What you should do |
Below are entries. Reproduce exactly the lines between the line holding "camera: 80 degrees left, 5 degrees down" and the line holding "(781, 417) = (579, 159): orange", inclusive, and only those.
Segment Start: Data listing
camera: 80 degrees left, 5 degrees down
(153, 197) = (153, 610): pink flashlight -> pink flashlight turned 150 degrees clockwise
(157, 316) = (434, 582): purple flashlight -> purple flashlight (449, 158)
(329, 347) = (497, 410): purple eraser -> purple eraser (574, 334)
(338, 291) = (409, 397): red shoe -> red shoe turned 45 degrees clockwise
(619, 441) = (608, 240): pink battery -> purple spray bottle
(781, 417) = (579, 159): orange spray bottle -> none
Segment End: Data listing
Segment Start: Data listing
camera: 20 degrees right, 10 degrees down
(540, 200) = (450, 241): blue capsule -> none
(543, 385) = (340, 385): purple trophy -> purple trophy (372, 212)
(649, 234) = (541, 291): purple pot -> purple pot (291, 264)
Segment End: Data listing
Segment Start: Data listing
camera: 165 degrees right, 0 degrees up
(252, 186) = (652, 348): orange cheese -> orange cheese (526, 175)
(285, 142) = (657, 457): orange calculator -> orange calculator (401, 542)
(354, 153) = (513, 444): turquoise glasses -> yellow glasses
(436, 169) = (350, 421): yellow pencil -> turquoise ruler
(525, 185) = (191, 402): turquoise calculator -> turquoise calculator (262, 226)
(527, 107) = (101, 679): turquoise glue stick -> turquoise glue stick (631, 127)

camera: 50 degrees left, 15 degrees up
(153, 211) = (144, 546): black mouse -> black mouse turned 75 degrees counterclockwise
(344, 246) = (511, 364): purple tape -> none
Segment End: Data listing
Result of this exercise |
camera: 80 degrees left, 5 degrees down
(153, 197) = (153, 610): pink flashlight -> pink flashlight turned 150 degrees clockwise
(157, 316) = (434, 582): purple flashlight -> purple flashlight (449, 158)
(329, 347) = (497, 410): purple eraser -> purple eraser (574, 334)
(338, 291) = (409, 397): red shoe -> red shoe turned 45 degrees clockwise
(619, 441) = (608, 240): pink battery -> purple spray bottle
(781, 417) = (579, 159): orange spray bottle -> none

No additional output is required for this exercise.